- [Work task] A word-for-word copy of every entry below is required; the images do not belong in it.
::::::::::
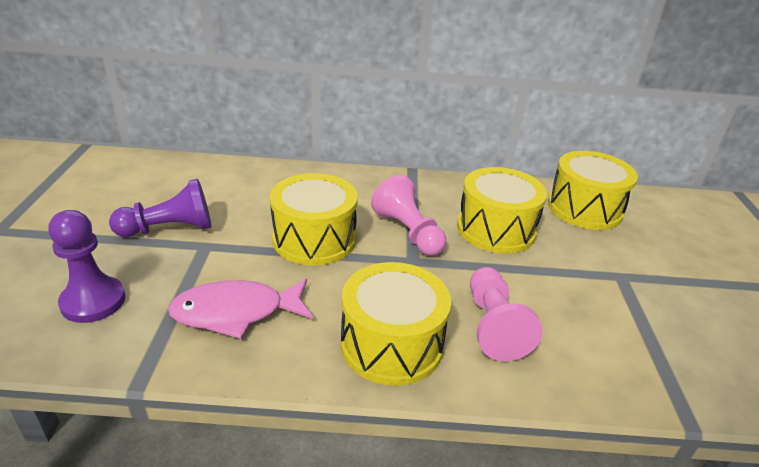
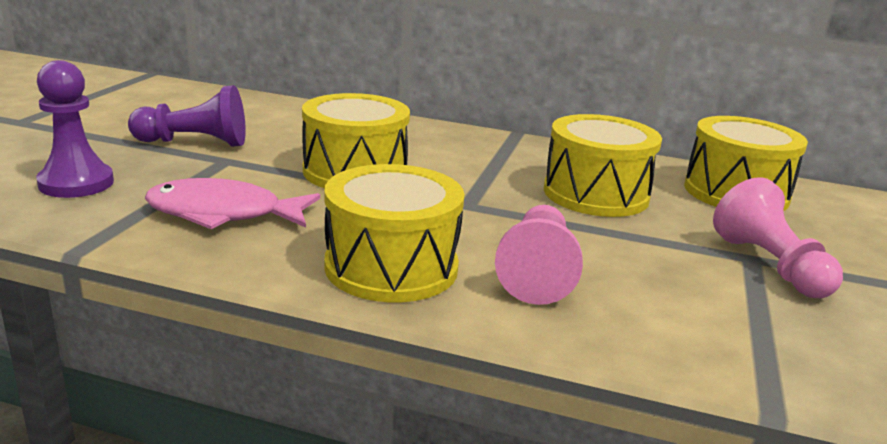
camera: 15 degrees right, 10 degrees down
(408, 232) = (476, 181): pink pawn -> pink pawn (770, 265)

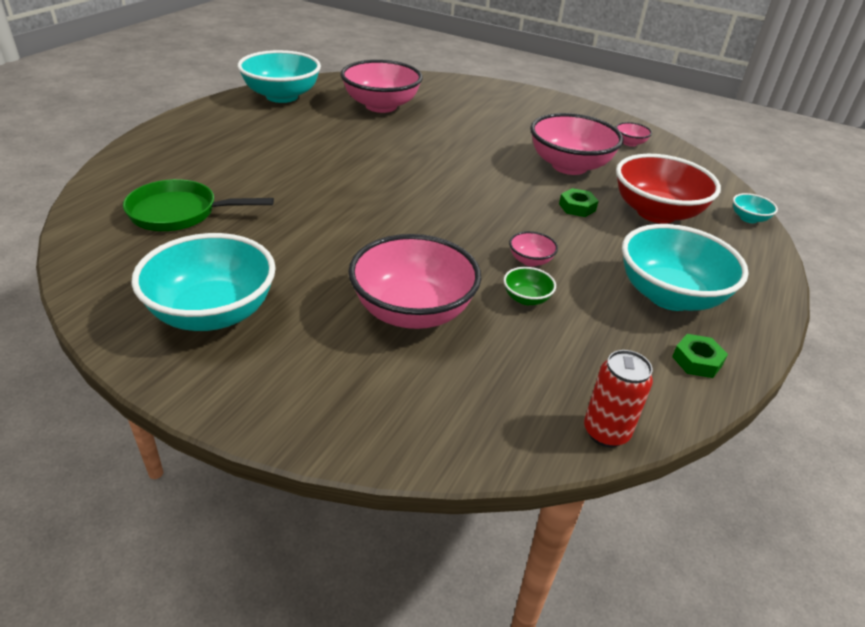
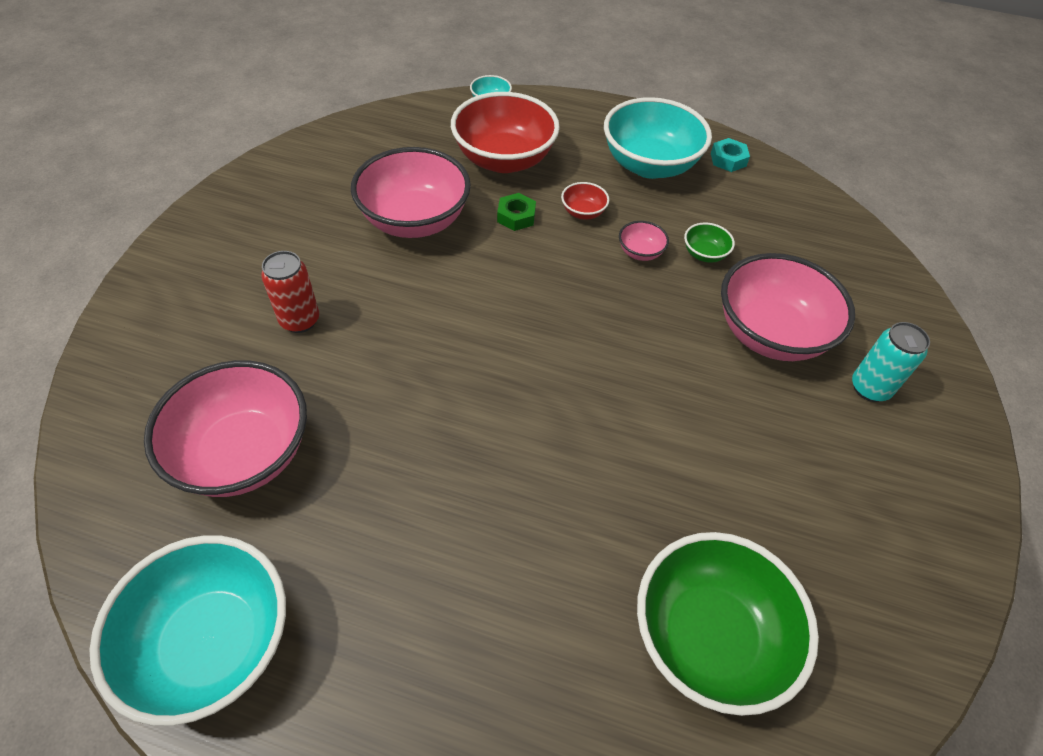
camera: 100 degrees left, 15 degrees up
(179, 213) = (708, 637): green pan -> green bowl
(213, 313) = (873, 504): turquoise bowl -> none
(325, 356) = (870, 388): none -> turquoise can
(585, 240) = (583, 212): none -> red bowl
(606, 432) = (835, 211): red can -> red can (300, 320)
(630, 143) = (332, 166): pink bowl -> none
(697, 361) = (728, 159): green nut -> turquoise nut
::::::::::
- [Response to the task]
camera: 15 degrees right, 10 degrees down
(408, 232) = (476, 181): pink pawn -> pink pawn (770, 265)

camera: 100 degrees left, 15 degrees up
(179, 213) = (708, 637): green pan -> green bowl
(213, 313) = (873, 504): turquoise bowl -> none
(325, 356) = (870, 388): none -> turquoise can
(585, 240) = (583, 212): none -> red bowl
(606, 432) = (835, 211): red can -> red can (300, 320)
(630, 143) = (332, 166): pink bowl -> none
(697, 361) = (728, 159): green nut -> turquoise nut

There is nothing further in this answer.